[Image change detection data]
* * *
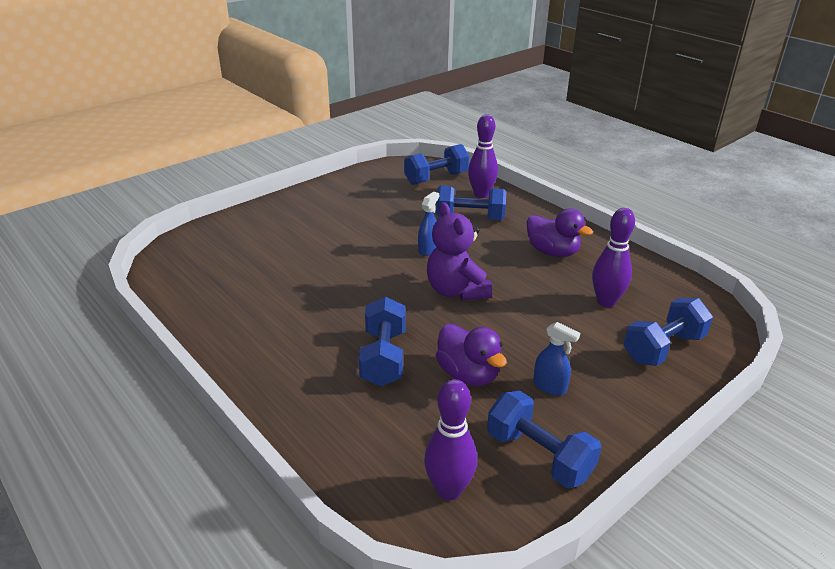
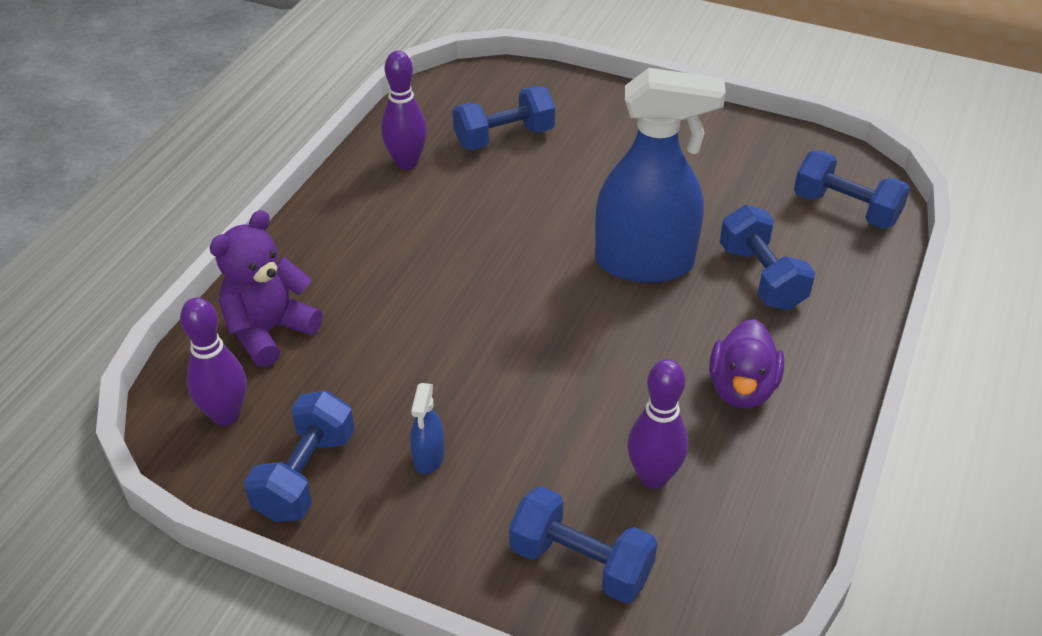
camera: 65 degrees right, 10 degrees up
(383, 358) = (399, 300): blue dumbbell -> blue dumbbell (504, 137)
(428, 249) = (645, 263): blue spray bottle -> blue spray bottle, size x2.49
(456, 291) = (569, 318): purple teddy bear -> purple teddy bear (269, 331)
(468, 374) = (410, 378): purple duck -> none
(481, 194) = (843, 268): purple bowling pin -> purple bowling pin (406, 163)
* * *
_YOUR GOAL_
All lines holding the word "blue" must be copied from the data.

_ANSWER TO THIS TASK_
(383, 358) = (399, 300): blue dumbbell -> blue dumbbell (504, 137)
(428, 249) = (645, 263): blue spray bottle -> blue spray bottle, size x2.49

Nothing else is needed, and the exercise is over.